%%

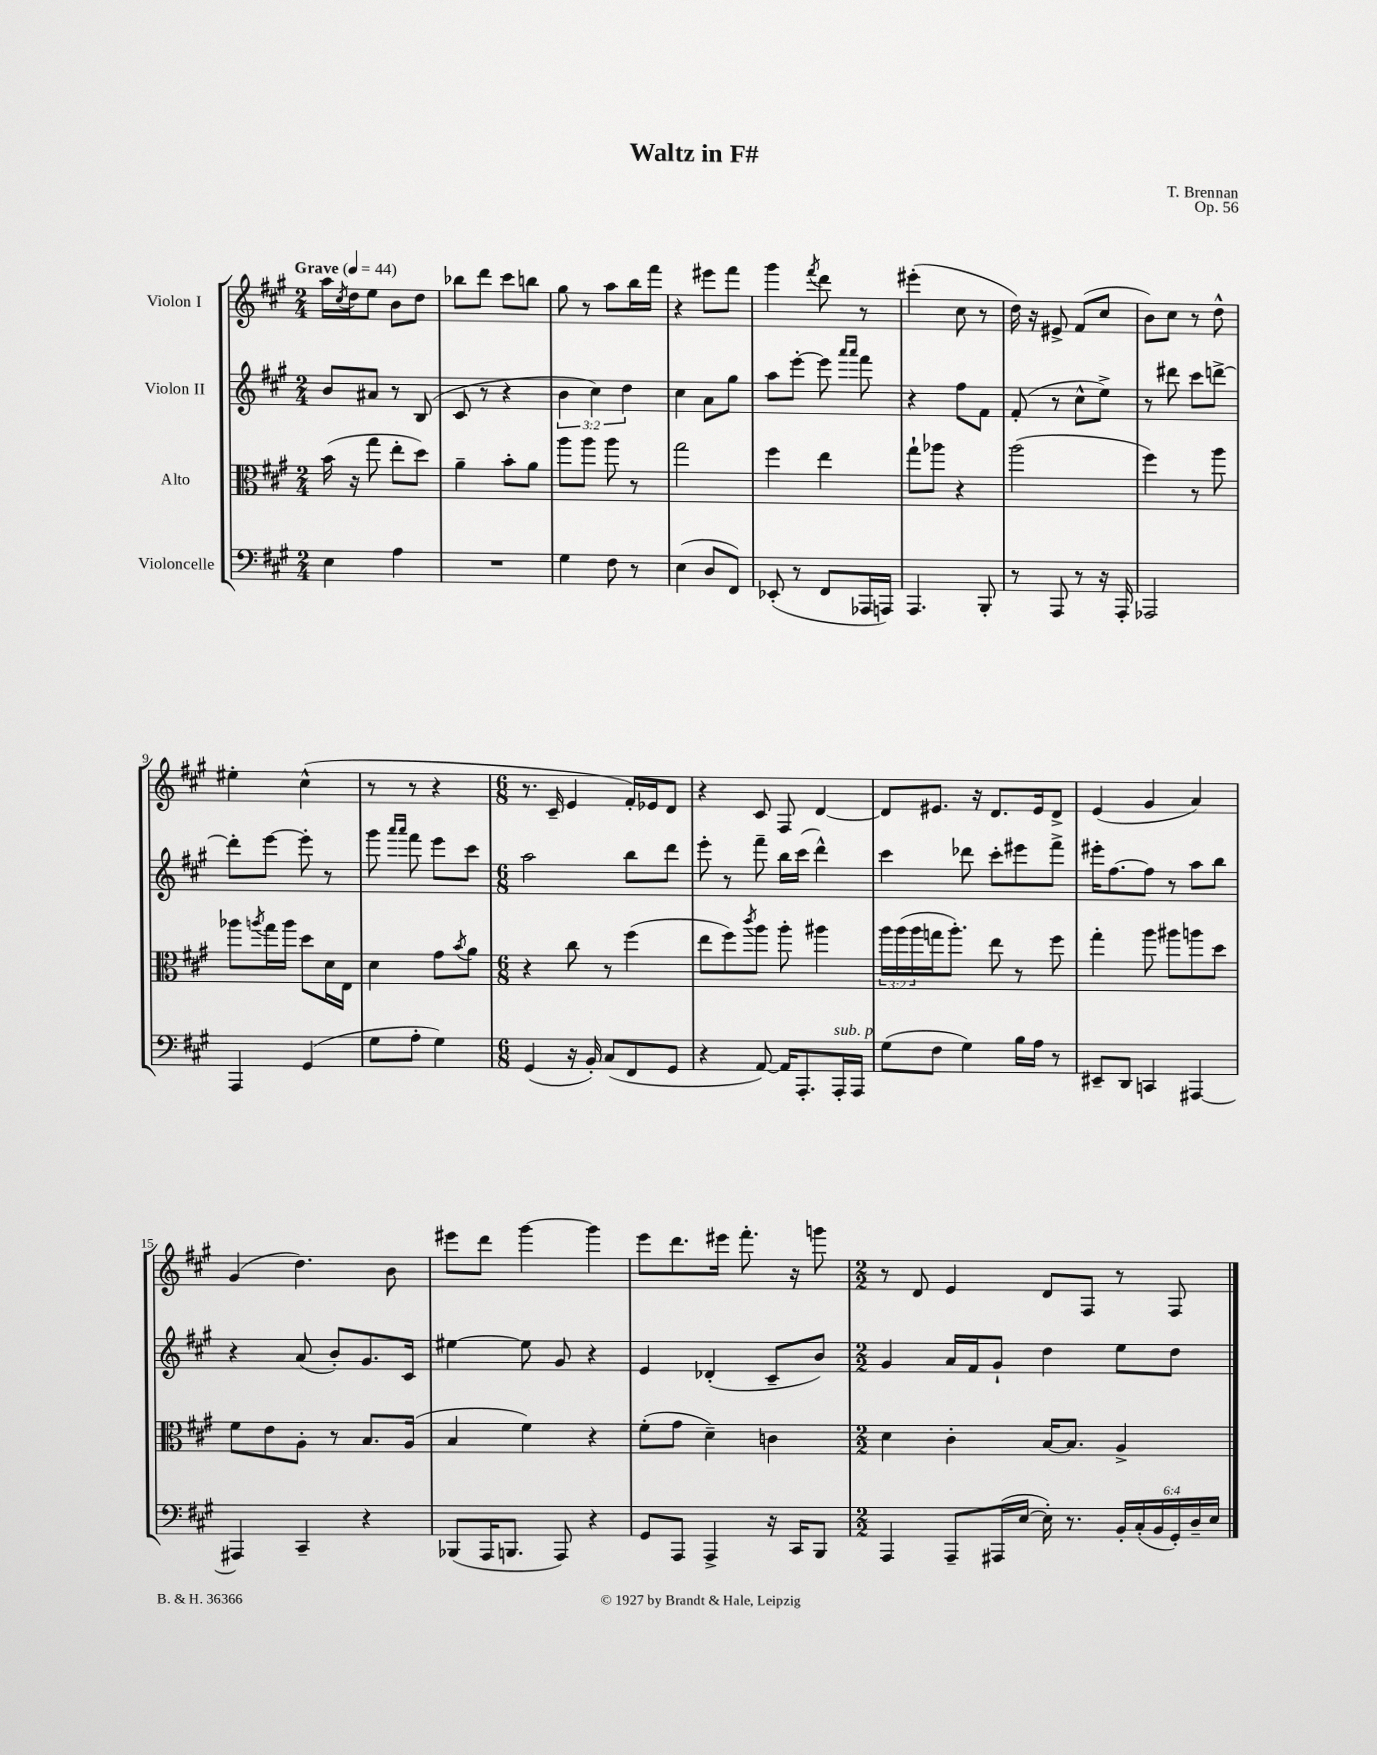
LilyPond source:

\header { title = "Waltz in F#" composer = "T. Brennan" opus = "Op. 56" }
<<
\new StaffGroup <<
\new Staff = "s0" \with { instrumentName = "Violon I" } {
    \clef treble \key a \major \numericTimeSignature \time 2/4 \tempo "Grave" 4 = 44
    a''16 \acciaccatura { cis''8 } d''16 e''8 b'8 d''8 |
    bes''8 d'''8 cis'''8 b''8 |
    gis''8 r8 a''8 b''16 fis'''16 |
    r4 eis'''8 fis'''8 |
    gis'''4 \acciaccatura { fis'''8 } d'''8 r8 |
    eis'''4-.( cis''8 r8 |
    d''16) r16 eis'8-> fis'8( cis''8 |
    b'8) cis''8 r8 d''8-^ |
    eis''4-. cis''4-^( |
    r8 r8 r4 |
    \numericTimeSignature \time 6/8 r8. cis'16-- e'4 fis'16-.) ees'16 d'8 |
    r4 cis'8 fis8 d'4~ |
    d'8 eis'8. r16 d'8. eis'16 d'8-> |
    e'4( gis'4 a'4) |
    gis'4( d''4.) b'8 |
    eis'''8 d'''8 gis'''4~ gis'''4 |
    e'''8 d'''8. eis'''16 fis'''8.-. r16 g'''8 |
    \numericTimeSignature \time 2/2 r8 d'8 e'4 d'8 fis8 r8 fis8 \bar "|." |
}
\new Staff = "s1" \with { instrumentName = "Violon II" } {
    \clef treble \key a \major \numericTimeSignature \time 2/4 \override Staff.TupletNumber.text = #tuplet-number::calc-fraction-text
    b'8 ais'8 r8 b8( |
    cis'8 r8 r4 |
    \tuplet 3/2 { b'4 cis''4) d''4 } |
    cis''4 a'8 gis''8 |
    a''8 e'''8~-. e'''8 \grace { a'''16 a'''16 } fis'''8 |
    r4 fis''8 fis'8 |
    fis'8-.( r8 cis''8-^ e''8->) |
    r8 dis'''8 cis'''8 d'''8~-> |
    d'''8-. e'''8~ e'''8-. r8 |
    gis'''8 \grace { a'''16 a'''16 } fis'''8 e'''8 cis'''8 |
    \numericTimeSignature \time 6/8 a''2 b''8 d'''8 |
    e'''8-. r8 fis'''8-- b''16 cis'''16( d'''4-^) |
    cis'''4 des'''8 cis'''8-. eis'''8 fis'''8-> |
    eis'''16-. fis''8.~ fis''8 r8 a''8 b''8 |
    r4 a'8( b'8-.) gis'8. cis'16 |
    eis''4~ eis''8 gis'8 r4 |
    e'4 des'4-.( cis'8-- b'8) |
    \numericTimeSignature \time 2/2 gis'4 a'16 fis'16 gis'8-! d''4 e''8 d''8 \bar "|." |
}
\new Staff = "s2" \with { instrumentName = "Alto" } {
    \clef alto \key a \major \numericTimeSignature \time 2/4 \override Staff.TupletNumber.text = #tuplet-number::calc-fraction-text
    b'16( r16 gis''8 e''8-. d''8) |
    a'4-- b'8-. a'8 |
    a''8 a''8 a''8 r8 |
    gis''2 |
    fis''4 e''4 |
    gis''8-! aes''8 r4 |
    a''2( |
    fis''4) r8 a''8 |
    aes''8 \acciaccatura { a''8 } gis''16 a''16 d''8 d'16 e16 |
    d'4 gis'8 \acciaccatura { b'8 } a'8 |
    \numericTimeSignature \time 6/8 r4 cis''8 r8 fis''4( |
    e''8 fis''8) \acciaccatura { cis'''8 } a''8 a''8-. ais''4 |
    \tuplet 3/2 { a''16 a''16( a''16 } g''16 a''8.-.) e''8 r8 fis''8 |
    gis''4-. a''8 ais''8 a''8 d''8 |
    fis'8 e'8 a8-. r8 b8. a16( |
    b4 fis'4) r4 |
    fis'8-.( gis'8 d'4--) c'4 |
    \numericTimeSignature \time 2/2 d'4 cis'4-. b16~ b8. a4-> \bar "|." |
}
\new Staff = "s3" \with { instrumentName = "Violoncelle" } {
    \clef bass \key a \major \numericTimeSignature \time 2/4 \override Staff.TupletNumber.text = #tuplet-number::calc-fraction-text
    e4 a4 |
    R2 |
    gis4 fis8 r8 |
    e4( d8 fis,8) |
    ees,8-.( r8 fis,8 aes,,16 a,,16) |
    a,,4. b,,8-. |
    r8 a,,8 r8 r16 a,,16-. |
    aes,,2 |
    a,,4 gis,4( |
    gis8 a8-. gis4) |
    \numericTimeSignature \time 6/8 gis,4( r16 b,16-.) cis8( fis,8 gis,8 |
    r4 a,8~) a,16 a,,8.-. a,,16-.^\markup { \italic "sub. p" } a,,16 |
    gis8( fis8 gis4) b16 a16 r8 |
    eis,8-- d,8 c,4 ais,,4~ |
    ais,,4 cis,4-- r4 |
    bes,,8( a,,16 b,,8. a,,8) r4 |
    gis,8 a,,8 a,,4-> r16 cis,16 b,,8 |
    \numericTimeSignature \time 2/2 a,,4 a,,8-- ais,,16( e16~ e16-.) r8. \tuplet 6/4 { b,16-. cis16-.( b,16 gis,16-.) d16-- e16 } \bar "|." |
}
>>
>>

%%

_Task goal_:
How many lines in the items above contain the string "numericTimeSignature"? Reply with the number alone.

_Result_:
12